With pictures omitted, restate the data word for word.

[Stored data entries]
Content starts
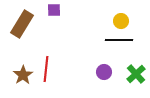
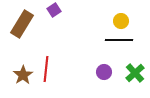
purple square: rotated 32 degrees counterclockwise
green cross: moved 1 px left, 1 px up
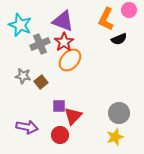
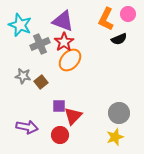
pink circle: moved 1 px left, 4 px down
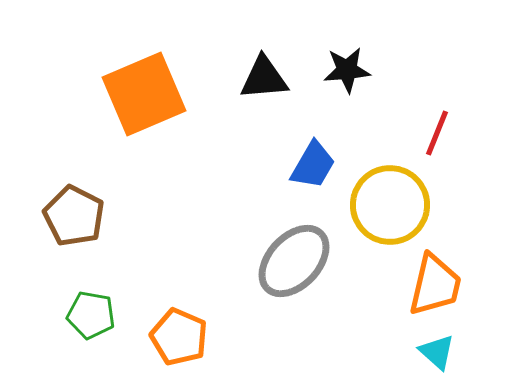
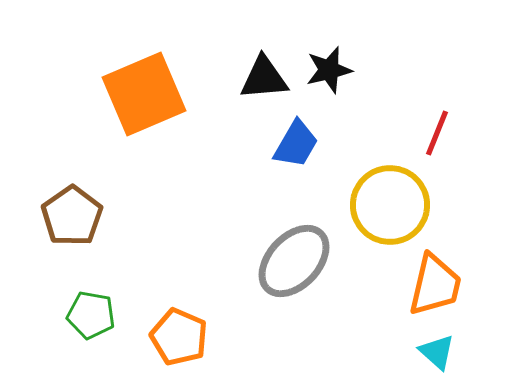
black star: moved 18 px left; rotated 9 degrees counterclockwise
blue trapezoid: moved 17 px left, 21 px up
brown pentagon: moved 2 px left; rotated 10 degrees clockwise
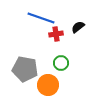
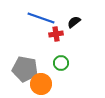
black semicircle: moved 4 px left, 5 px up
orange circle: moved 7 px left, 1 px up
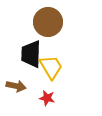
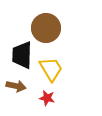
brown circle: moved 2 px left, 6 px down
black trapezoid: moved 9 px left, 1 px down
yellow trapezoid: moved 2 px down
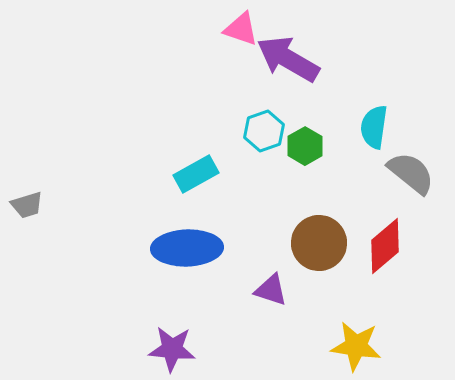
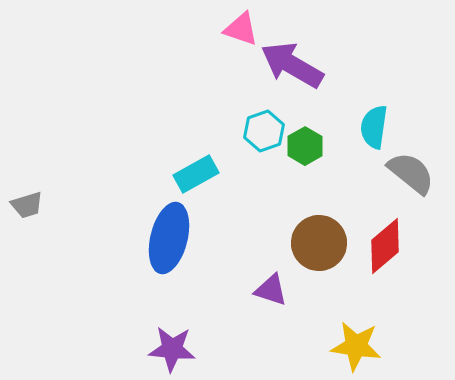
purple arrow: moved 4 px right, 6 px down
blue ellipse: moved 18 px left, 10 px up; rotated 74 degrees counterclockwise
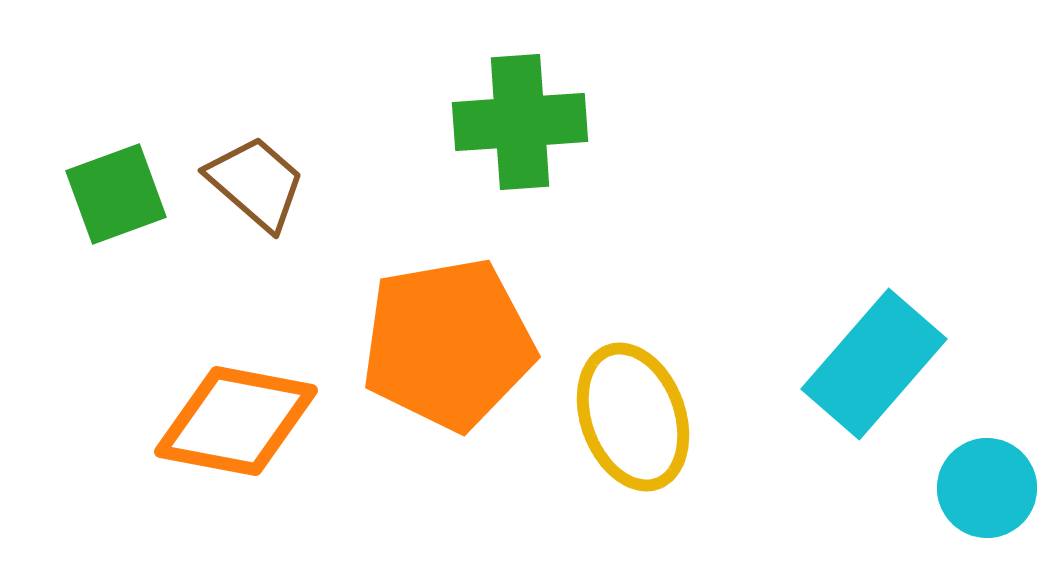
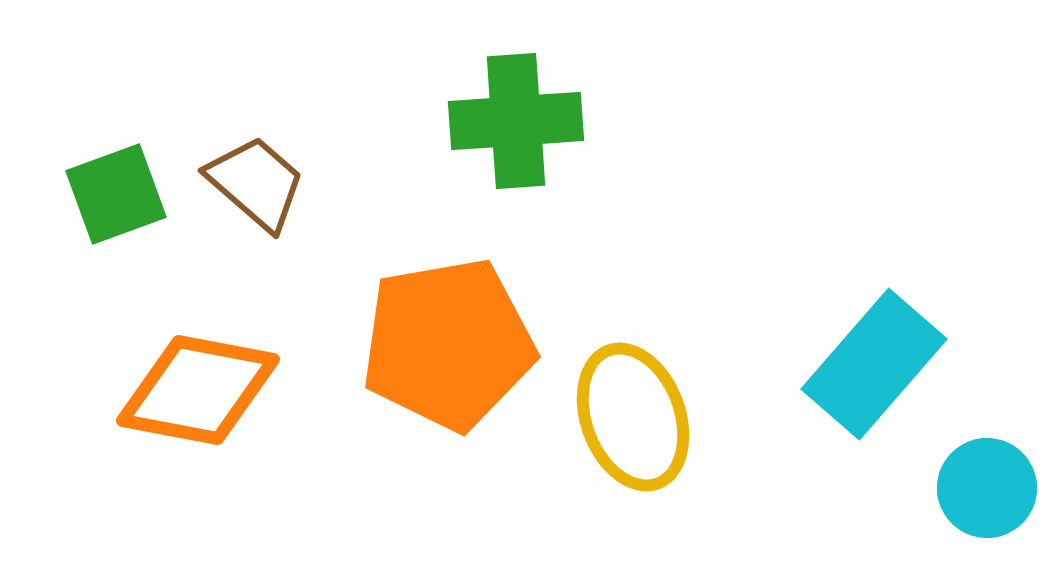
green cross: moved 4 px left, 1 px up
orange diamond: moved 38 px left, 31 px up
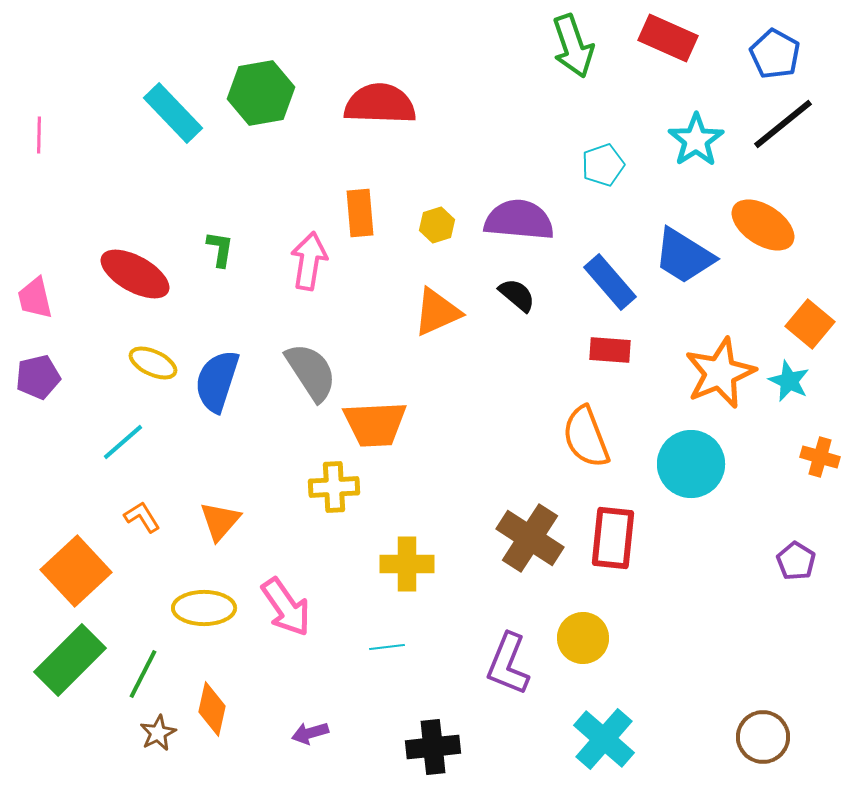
Content ends
Answer area =
purple square: rotated 32 degrees counterclockwise
green cross: moved 1 px left, 1 px up
pink circle: moved 1 px left, 4 px down
black star: moved 18 px left; rotated 9 degrees counterclockwise
blue trapezoid: moved 17 px left, 21 px up
brown pentagon: moved 2 px left; rotated 10 degrees clockwise
black semicircle: moved 4 px left, 5 px up
orange circle: moved 7 px left, 1 px up
brown circle: moved 2 px left, 6 px down
black trapezoid: moved 9 px left, 1 px down
yellow trapezoid: moved 2 px down
purple arrow: moved 4 px right, 6 px down
blue ellipse: moved 18 px left, 10 px up; rotated 74 degrees counterclockwise
green cross: moved 4 px left, 1 px up
orange diamond: moved 38 px left, 31 px up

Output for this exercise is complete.